*TAREFA*.
Copie todas as linhas dos dados abaixo, do começo ao fim, sem mudar nenhuma palavra ou número.

*DADOS DA TAREFA*.
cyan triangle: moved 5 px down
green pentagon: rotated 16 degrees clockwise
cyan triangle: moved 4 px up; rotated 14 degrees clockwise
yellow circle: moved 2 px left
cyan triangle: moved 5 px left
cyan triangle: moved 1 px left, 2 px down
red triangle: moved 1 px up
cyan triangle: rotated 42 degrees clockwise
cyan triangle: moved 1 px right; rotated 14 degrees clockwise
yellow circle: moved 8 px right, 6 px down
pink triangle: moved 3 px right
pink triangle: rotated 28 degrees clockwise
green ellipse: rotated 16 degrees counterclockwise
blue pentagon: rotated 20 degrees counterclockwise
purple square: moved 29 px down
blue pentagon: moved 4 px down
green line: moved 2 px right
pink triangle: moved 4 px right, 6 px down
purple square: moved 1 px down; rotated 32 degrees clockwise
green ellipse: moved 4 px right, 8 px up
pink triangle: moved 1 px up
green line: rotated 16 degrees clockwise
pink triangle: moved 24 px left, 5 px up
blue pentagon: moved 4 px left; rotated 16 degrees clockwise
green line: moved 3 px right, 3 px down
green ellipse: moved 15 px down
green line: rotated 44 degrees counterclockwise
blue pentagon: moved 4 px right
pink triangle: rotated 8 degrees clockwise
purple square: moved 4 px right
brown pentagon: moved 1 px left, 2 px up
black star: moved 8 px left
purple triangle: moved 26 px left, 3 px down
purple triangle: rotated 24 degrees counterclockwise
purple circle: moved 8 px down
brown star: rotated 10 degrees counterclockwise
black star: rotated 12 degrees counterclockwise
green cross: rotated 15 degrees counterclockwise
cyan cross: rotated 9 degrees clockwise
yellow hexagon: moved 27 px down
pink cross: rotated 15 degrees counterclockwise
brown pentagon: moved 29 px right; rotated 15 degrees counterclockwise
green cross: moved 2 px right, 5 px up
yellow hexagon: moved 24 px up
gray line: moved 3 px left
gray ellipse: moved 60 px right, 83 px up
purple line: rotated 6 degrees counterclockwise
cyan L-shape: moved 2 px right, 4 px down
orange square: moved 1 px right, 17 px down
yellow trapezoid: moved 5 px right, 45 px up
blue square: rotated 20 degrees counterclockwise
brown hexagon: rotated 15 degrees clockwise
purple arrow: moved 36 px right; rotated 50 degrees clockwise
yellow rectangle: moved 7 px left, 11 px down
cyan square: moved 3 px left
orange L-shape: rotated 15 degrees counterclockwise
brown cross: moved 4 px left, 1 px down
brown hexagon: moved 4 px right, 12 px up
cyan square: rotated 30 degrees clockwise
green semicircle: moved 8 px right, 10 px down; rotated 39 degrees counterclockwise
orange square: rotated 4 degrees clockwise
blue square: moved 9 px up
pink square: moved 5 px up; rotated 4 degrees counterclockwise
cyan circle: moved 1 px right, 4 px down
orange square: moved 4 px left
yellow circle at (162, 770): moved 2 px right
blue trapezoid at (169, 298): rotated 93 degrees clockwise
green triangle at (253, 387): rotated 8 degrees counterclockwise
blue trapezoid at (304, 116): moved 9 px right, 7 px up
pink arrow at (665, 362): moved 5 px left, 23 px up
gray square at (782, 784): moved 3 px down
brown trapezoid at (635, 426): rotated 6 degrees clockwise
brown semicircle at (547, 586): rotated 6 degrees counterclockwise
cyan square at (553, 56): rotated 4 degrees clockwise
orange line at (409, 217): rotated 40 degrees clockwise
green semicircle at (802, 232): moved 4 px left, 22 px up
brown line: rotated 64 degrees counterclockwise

*RESPOSTA*.
cyan triangle: moved 5 px down
green pentagon: rotated 16 degrees clockwise
cyan triangle: moved 4 px up; rotated 14 degrees clockwise
yellow circle: moved 2 px left
cyan triangle: moved 5 px left
cyan triangle: moved 1 px left, 2 px down
red triangle: moved 1 px up
cyan triangle: rotated 42 degrees clockwise
cyan triangle: moved 1 px right; rotated 14 degrees clockwise
yellow circle: moved 8 px right, 6 px down
pink triangle: moved 3 px right
pink triangle: rotated 28 degrees clockwise
green ellipse: rotated 16 degrees counterclockwise
blue pentagon: rotated 20 degrees counterclockwise
purple square: moved 29 px down
blue pentagon: moved 4 px down
green line: moved 2 px right
pink triangle: moved 4 px right, 6 px down
purple square: moved 1 px down; rotated 32 degrees clockwise
green ellipse: moved 4 px right, 8 px up
pink triangle: moved 1 px up
green line: rotated 16 degrees clockwise
pink triangle: moved 24 px left, 5 px up
blue pentagon: moved 4 px left; rotated 16 degrees clockwise
green line: moved 3 px right, 3 px down
green ellipse: moved 15 px down
green line: rotated 44 degrees counterclockwise
blue pentagon: moved 4 px right
pink triangle: rotated 8 degrees clockwise
purple square: moved 4 px right
brown pentagon: moved 1 px left, 2 px up
black star: moved 8 px left
purple triangle: moved 26 px left, 3 px down
purple triangle: rotated 24 degrees counterclockwise
purple circle: moved 8 px down
brown star: rotated 10 degrees counterclockwise
black star: rotated 12 degrees counterclockwise
green cross: rotated 15 degrees counterclockwise
cyan cross: rotated 9 degrees clockwise
yellow hexagon: moved 27 px down
pink cross: rotated 15 degrees counterclockwise
brown pentagon: moved 29 px right; rotated 15 degrees counterclockwise
green cross: moved 2 px right, 5 px up
yellow hexagon: moved 24 px up
gray line: moved 3 px left
gray ellipse: moved 60 px right, 83 px up
purple line: rotated 6 degrees counterclockwise
cyan L-shape: moved 2 px right, 4 px down
orange square: moved 1 px right, 17 px down
yellow trapezoid: moved 5 px right, 45 px up
blue square: rotated 20 degrees counterclockwise
brown hexagon: rotated 15 degrees clockwise
purple arrow: moved 36 px right; rotated 50 degrees clockwise
yellow rectangle: moved 7 px left, 11 px down
cyan square: moved 3 px left
orange L-shape: rotated 15 degrees counterclockwise
brown cross: moved 4 px left, 1 px down
brown hexagon: moved 4 px right, 12 px up
cyan square: rotated 30 degrees clockwise
green semicircle: moved 8 px right, 10 px down; rotated 39 degrees counterclockwise
orange square: rotated 4 degrees clockwise
blue square: moved 9 px up
pink square: moved 5 px up; rotated 4 degrees counterclockwise
cyan circle: moved 1 px right, 4 px down
orange square: moved 4 px left
yellow circle at (162, 770): moved 2 px right
blue trapezoid at (169, 298): rotated 93 degrees clockwise
green triangle at (253, 387): rotated 8 degrees counterclockwise
blue trapezoid at (304, 116): moved 9 px right, 7 px up
pink arrow at (665, 362): moved 5 px left, 23 px up
gray square at (782, 784): moved 3 px down
brown trapezoid at (635, 426): rotated 6 degrees clockwise
brown semicircle at (547, 586): rotated 6 degrees counterclockwise
cyan square at (553, 56): rotated 4 degrees clockwise
orange line at (409, 217): rotated 40 degrees clockwise
green semicircle at (802, 232): moved 4 px left, 22 px up
brown line: rotated 64 degrees counterclockwise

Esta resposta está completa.